(Problem statement): Everything from the opening line of the records below up to and including the line containing "exchanged,łódka [niebieski],426 149,rakieta" should be retyped exactly, minus the pictures.

--- Input data Enclosed Below ---

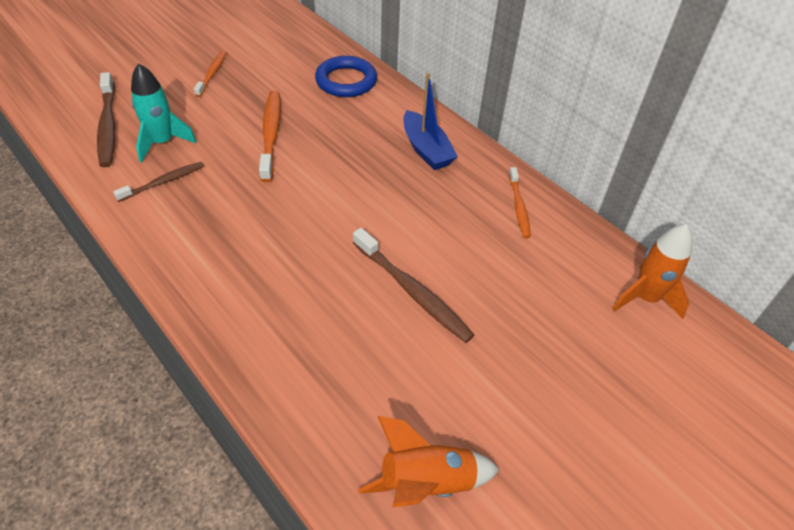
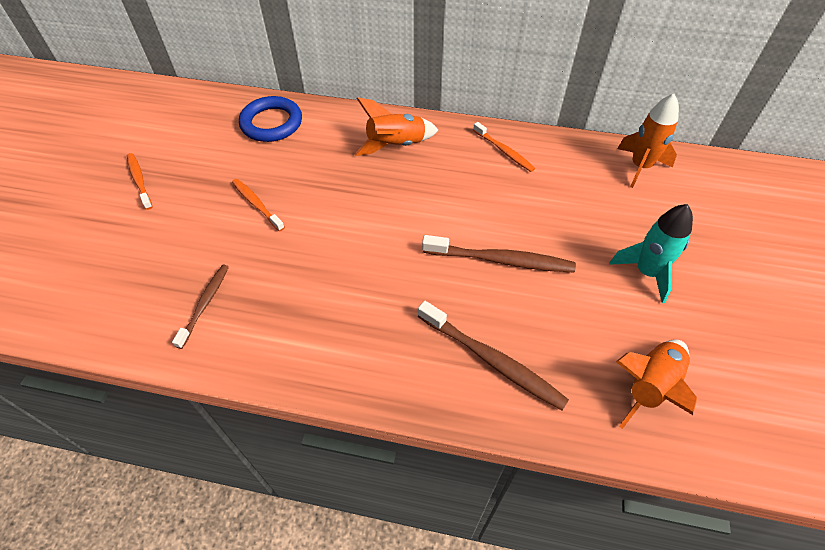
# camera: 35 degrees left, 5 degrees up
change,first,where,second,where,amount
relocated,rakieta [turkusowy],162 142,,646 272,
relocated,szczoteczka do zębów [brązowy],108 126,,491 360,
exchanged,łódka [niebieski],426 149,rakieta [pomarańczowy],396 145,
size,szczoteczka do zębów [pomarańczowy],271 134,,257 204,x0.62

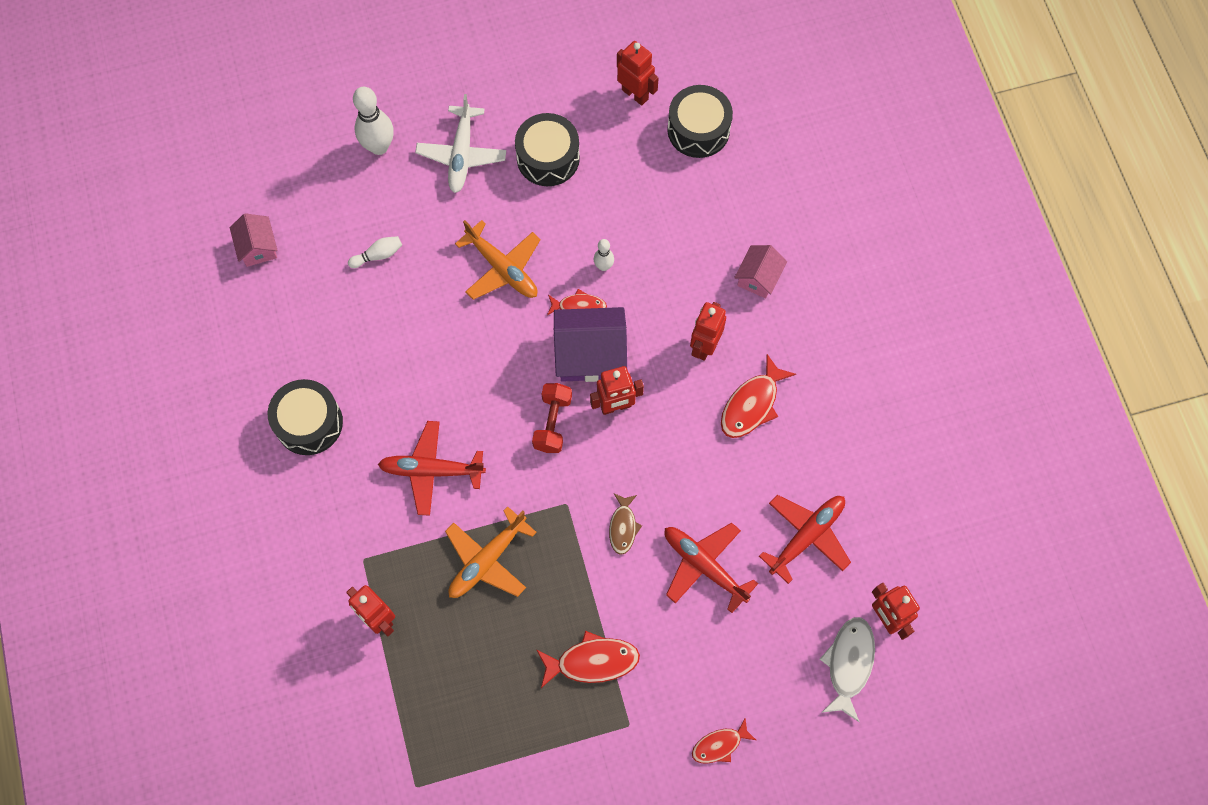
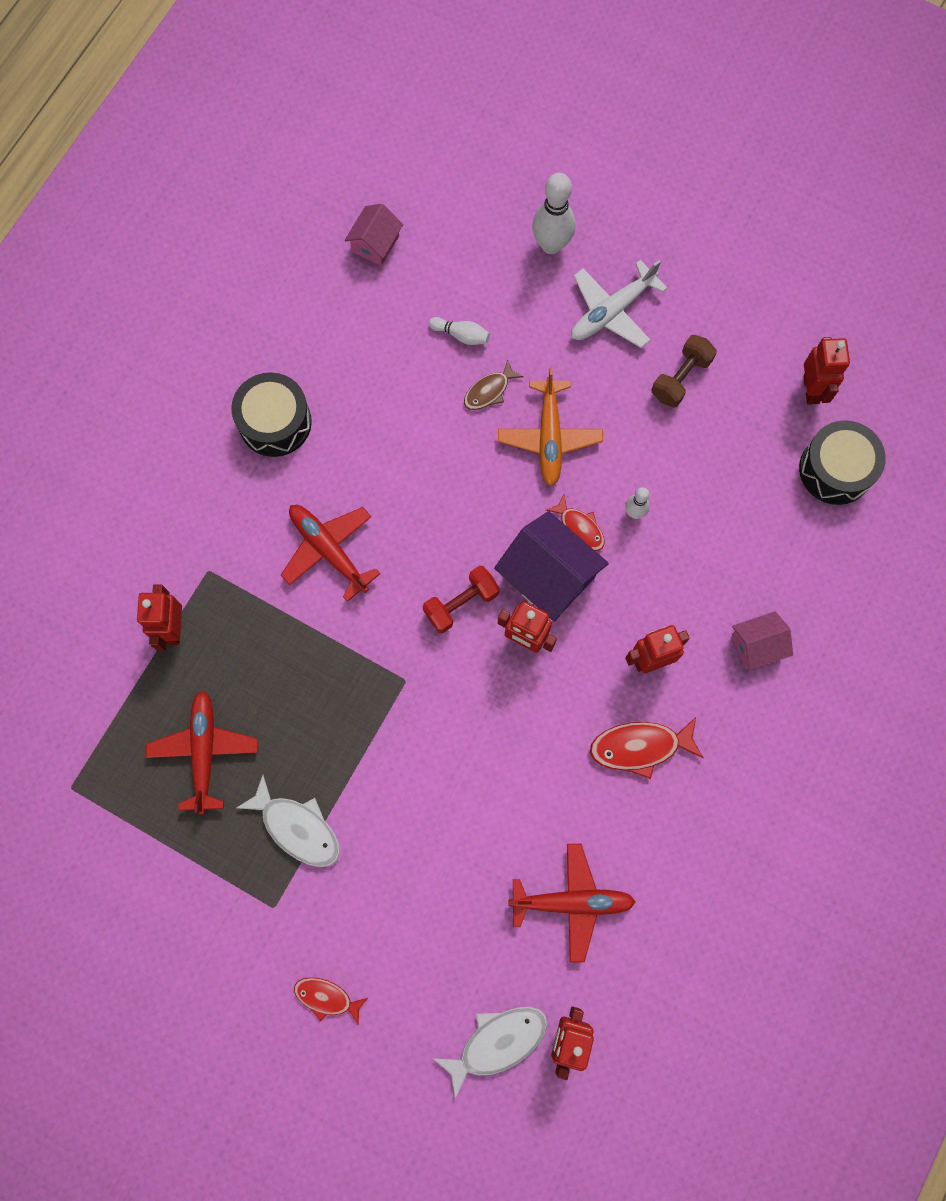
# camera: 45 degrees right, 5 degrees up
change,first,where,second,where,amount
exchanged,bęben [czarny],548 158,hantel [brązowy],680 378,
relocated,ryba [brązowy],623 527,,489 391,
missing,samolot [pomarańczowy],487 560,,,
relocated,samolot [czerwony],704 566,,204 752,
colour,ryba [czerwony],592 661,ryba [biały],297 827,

--- End of Enclosed Input data ---

(Solution):
# camera: 35 degrees left, 5 degrees up
change,first,where,second,where,amount
relocated,rakieta [turkusowy],162 142,,646 272,
relocated,szczoteczka do zębów [brązowy],108 126,,491 360,
exchanged,łódka [niebieski],426 149,rakieta [pomarańczowy],396 145,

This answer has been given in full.